◆ Data shown
********
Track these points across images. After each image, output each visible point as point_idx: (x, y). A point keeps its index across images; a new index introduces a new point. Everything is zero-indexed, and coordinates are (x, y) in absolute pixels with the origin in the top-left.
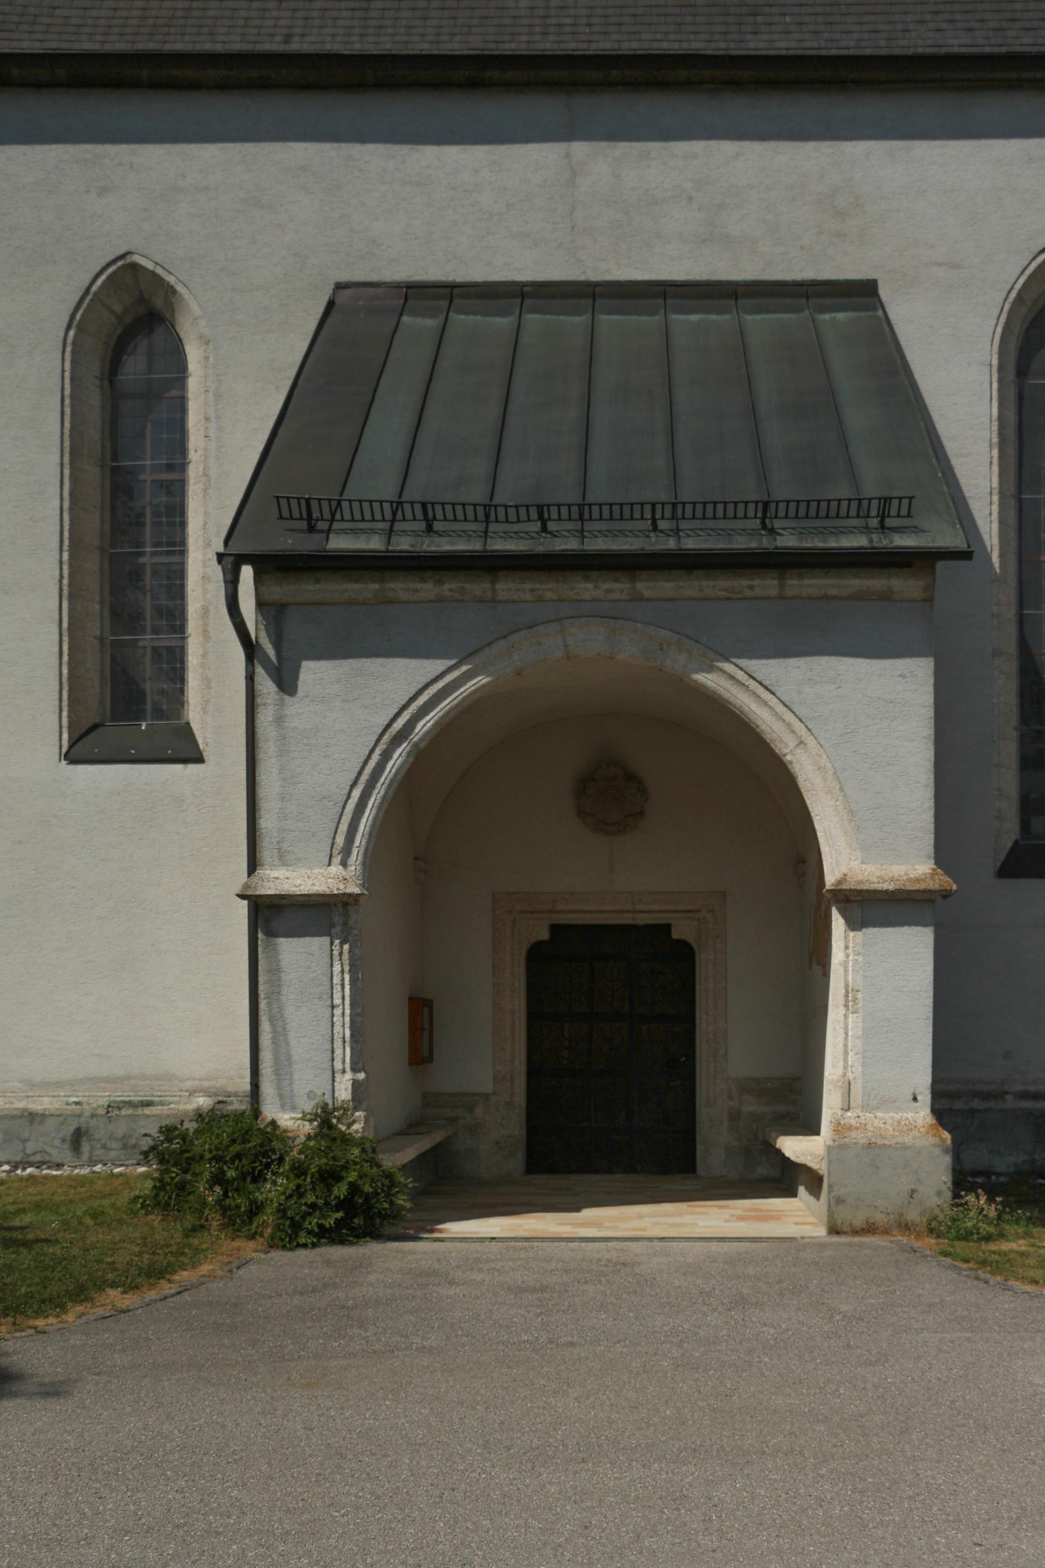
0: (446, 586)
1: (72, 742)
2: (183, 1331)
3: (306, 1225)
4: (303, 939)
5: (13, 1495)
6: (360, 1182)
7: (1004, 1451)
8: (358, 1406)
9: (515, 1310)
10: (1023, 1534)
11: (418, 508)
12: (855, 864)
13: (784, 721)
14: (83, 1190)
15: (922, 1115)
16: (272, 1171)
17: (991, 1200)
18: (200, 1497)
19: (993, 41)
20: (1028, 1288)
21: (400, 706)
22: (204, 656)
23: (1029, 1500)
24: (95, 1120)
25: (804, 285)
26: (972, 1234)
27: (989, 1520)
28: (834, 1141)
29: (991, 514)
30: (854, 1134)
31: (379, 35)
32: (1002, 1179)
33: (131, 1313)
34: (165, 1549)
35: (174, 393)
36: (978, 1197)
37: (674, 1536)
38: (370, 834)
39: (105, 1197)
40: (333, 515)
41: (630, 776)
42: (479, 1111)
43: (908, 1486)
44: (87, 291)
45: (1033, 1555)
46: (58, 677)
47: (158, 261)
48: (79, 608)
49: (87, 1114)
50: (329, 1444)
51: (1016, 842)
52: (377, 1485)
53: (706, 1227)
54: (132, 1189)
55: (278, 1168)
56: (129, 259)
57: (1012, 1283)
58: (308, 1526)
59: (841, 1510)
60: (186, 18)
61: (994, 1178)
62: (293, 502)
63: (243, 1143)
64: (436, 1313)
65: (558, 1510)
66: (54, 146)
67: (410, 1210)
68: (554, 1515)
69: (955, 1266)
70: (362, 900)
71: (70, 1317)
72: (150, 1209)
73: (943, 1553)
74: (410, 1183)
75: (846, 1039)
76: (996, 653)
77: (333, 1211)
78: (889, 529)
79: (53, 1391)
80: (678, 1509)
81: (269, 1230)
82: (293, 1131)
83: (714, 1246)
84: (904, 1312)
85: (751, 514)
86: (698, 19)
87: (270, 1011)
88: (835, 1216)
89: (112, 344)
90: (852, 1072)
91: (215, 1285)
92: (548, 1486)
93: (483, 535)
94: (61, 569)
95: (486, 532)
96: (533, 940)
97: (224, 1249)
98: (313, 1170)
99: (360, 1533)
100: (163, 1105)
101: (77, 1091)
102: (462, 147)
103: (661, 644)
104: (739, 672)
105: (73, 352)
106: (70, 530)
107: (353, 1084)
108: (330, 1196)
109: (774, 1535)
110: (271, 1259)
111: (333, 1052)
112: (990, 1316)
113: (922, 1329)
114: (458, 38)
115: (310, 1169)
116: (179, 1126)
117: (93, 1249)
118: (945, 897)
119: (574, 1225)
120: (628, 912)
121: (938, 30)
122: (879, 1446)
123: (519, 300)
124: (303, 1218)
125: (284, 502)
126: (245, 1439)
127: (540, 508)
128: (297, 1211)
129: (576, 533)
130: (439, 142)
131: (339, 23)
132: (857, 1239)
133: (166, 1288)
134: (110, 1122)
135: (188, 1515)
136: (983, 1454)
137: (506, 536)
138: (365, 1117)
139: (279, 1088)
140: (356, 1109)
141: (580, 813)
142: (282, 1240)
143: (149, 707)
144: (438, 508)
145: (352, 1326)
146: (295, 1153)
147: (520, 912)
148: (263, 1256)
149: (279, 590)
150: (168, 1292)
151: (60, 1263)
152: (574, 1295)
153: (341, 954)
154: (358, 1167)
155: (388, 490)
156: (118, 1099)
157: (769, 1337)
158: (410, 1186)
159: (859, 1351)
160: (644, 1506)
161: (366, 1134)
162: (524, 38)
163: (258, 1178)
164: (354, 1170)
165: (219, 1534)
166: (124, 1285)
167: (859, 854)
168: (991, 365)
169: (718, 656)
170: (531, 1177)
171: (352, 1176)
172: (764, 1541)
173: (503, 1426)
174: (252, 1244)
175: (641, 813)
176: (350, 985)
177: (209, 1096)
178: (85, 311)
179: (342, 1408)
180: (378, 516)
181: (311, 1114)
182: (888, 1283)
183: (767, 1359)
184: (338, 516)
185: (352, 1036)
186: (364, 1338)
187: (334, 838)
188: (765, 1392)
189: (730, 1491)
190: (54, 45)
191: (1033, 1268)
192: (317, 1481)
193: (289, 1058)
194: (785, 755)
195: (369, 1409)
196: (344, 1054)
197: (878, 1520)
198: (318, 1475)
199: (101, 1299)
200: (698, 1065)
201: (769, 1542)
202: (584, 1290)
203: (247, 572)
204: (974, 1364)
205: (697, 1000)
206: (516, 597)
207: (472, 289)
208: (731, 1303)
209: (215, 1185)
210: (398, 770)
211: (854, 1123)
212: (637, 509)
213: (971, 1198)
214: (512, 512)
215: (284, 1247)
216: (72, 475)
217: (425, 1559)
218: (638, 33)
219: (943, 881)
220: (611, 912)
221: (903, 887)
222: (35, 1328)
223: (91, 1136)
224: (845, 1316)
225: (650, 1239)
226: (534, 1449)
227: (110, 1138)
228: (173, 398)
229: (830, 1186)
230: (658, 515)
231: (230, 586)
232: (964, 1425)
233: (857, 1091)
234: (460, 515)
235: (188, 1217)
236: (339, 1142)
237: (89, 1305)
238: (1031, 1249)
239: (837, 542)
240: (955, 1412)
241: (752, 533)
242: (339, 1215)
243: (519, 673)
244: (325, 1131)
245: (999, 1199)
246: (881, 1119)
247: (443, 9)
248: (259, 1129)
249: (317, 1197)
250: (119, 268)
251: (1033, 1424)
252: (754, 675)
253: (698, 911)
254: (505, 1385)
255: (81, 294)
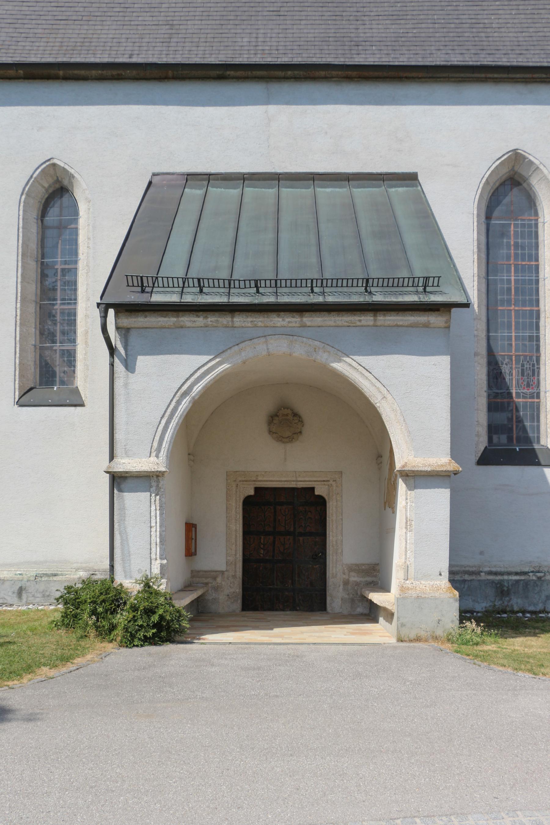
0: (209, 319)
1: (20, 396)
2: (82, 688)
3: (138, 635)
4: (136, 493)
5: (7, 770)
6: (165, 615)
7: (501, 750)
8: (174, 727)
9: (246, 679)
10: (517, 793)
11: (196, 281)
12: (411, 458)
13: (376, 386)
14: (24, 617)
15: (444, 582)
16: (121, 609)
17: (478, 625)
18: (101, 773)
19: (474, 59)
20: (501, 668)
21: (186, 378)
22: (85, 354)
23: (517, 775)
24: (29, 583)
25: (382, 175)
26: (469, 641)
27: (500, 785)
28: (400, 595)
29: (473, 286)
30: (410, 592)
31: (175, 54)
32: (479, 614)
33: (55, 679)
34: (87, 799)
35: (73, 226)
36: (471, 622)
37: (343, 794)
38: (170, 442)
39: (35, 621)
40: (154, 284)
41: (295, 415)
42: (219, 580)
43: (457, 768)
44: (31, 177)
45: (524, 803)
46: (14, 364)
47: (66, 163)
48: (25, 330)
49: (25, 580)
50: (162, 746)
51: (486, 447)
52: (189, 767)
53: (335, 638)
54: (48, 617)
55: (124, 607)
56: (51, 162)
57: (492, 666)
58: (157, 788)
59: (425, 781)
60: (82, 46)
61: (475, 614)
62: (135, 278)
63: (106, 594)
64: (207, 680)
65: (282, 780)
66: (16, 107)
67: (188, 629)
68: (281, 783)
69: (463, 658)
70: (166, 474)
71: (25, 681)
72: (59, 627)
73: (479, 802)
74: (189, 615)
75: (406, 544)
76: (476, 354)
77: (151, 629)
78: (428, 292)
79: (31, 718)
80: (343, 780)
81: (120, 638)
82: (131, 589)
83: (341, 647)
84: (441, 681)
85: (360, 284)
86: (330, 47)
87: (120, 529)
88: (401, 633)
89: (43, 202)
90: (409, 561)
91: (95, 665)
92: (275, 768)
93: (228, 294)
94: (16, 311)
95: (229, 293)
96: (246, 495)
97: (97, 647)
98: (141, 608)
99: (184, 791)
100: (63, 575)
101: (20, 568)
102: (215, 107)
103: (315, 348)
104: (354, 362)
105: (24, 206)
106: (21, 292)
107: (160, 566)
108: (150, 621)
109: (393, 793)
110: (121, 652)
111: (151, 549)
112: (484, 683)
113: (451, 689)
114: (213, 56)
115: (140, 608)
116: (74, 586)
117: (33, 647)
118: (455, 474)
119: (270, 637)
120: (294, 481)
121: (447, 54)
122: (438, 748)
123: (242, 181)
124: (136, 632)
125: (130, 278)
126: (120, 743)
127: (256, 281)
128: (133, 629)
129: (273, 294)
130: (203, 105)
131: (156, 49)
132: (412, 644)
133: (70, 666)
134: (36, 583)
135: (96, 781)
136: (491, 752)
137: (239, 295)
138: (167, 582)
139: (124, 567)
140: (162, 578)
141: (270, 432)
142: (126, 643)
143: (58, 379)
144: (206, 281)
145: (166, 687)
146: (132, 600)
147: (240, 481)
148: (117, 651)
149: (127, 321)
150: (72, 669)
151: (17, 654)
152: (274, 672)
153: (155, 501)
154: (163, 607)
155: (180, 272)
156: (41, 572)
157: (375, 693)
158: (189, 616)
159: (421, 700)
160: (325, 779)
161: (167, 591)
162: (245, 56)
163: (114, 612)
164: (161, 608)
165: (113, 791)
166: (50, 665)
167: (413, 452)
168: (473, 214)
169: (343, 355)
170: (244, 613)
171: (161, 612)
172: (389, 796)
173: (248, 738)
174: (111, 645)
175: (300, 432)
176: (160, 516)
177: (86, 571)
178: (30, 187)
179: (166, 728)
180: (176, 285)
181: (140, 581)
182: (431, 666)
183: (376, 704)
184: (156, 285)
185: (160, 541)
186: (172, 693)
187: (152, 443)
188: (378, 721)
189: (368, 771)
190: (18, 59)
191: (502, 659)
192: (158, 765)
193: (129, 552)
194: (376, 404)
195: (180, 728)
196: (156, 551)
197: (444, 786)
198: (159, 761)
199: (39, 671)
200: (328, 557)
201: (391, 797)
202: (279, 669)
203: (111, 312)
204: (479, 706)
205: (328, 524)
206: (243, 325)
207: (219, 176)
208: (354, 676)
209: (92, 615)
210: (184, 410)
211: (410, 587)
212: (304, 282)
213: (468, 624)
214: (242, 283)
215: (127, 646)
216: (22, 266)
217: (219, 805)
218: (301, 54)
219: (454, 466)
220: (285, 481)
221: (435, 469)
222: (8, 686)
223: (27, 590)
224: (411, 682)
225: (309, 644)
226: (266, 749)
227: (36, 592)
228: (72, 228)
229: (398, 618)
230: (314, 285)
231: (103, 319)
232: (479, 738)
233: (412, 570)
234: (216, 284)
235: (79, 631)
236: (153, 594)
237: (33, 675)
238: (499, 649)
239: (403, 299)
240: (474, 731)
241: (361, 294)
242: (154, 631)
243: (244, 363)
244: (147, 589)
245: (482, 624)
246: (423, 584)
247: (206, 42)
248: (114, 588)
249: (143, 622)
250: (47, 166)
251: (514, 737)
252: (361, 364)
253: (329, 481)
254: (247, 717)
255: (28, 178)
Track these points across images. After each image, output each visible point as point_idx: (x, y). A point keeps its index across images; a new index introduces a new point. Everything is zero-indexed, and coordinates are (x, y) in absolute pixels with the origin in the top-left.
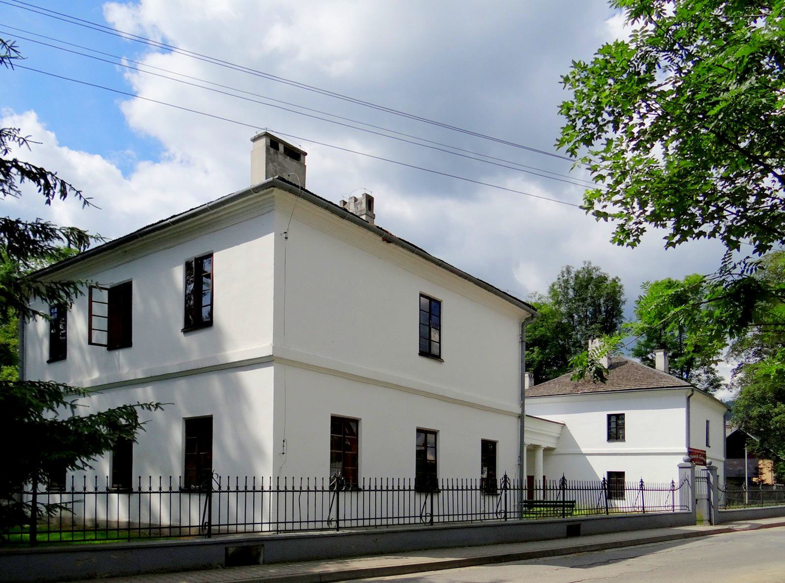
********
◆ Exercise description
Copy word for word the stretch of the records above from their very start through the line containing "10: (1023, 1534)", including both ends. Leave the pictures out of your answer.

◆ Finished exercise
Track these points across images. After each image, output each visible point as point_idx: (x, y). A point keeps its index across images; a new index introduces a new point. Everything is zero-indexed, and coordinates are (x, y) in absolute pixels with the origin in the top-left.
0: (446, 586)
1: (72, 742)
2: (183, 1331)
3: (306, 1225)
4: (303, 939)
5: (13, 1495)
6: (360, 1182)
7: (1004, 1451)
8: (358, 1406)
9: (515, 1310)
10: (1023, 1534)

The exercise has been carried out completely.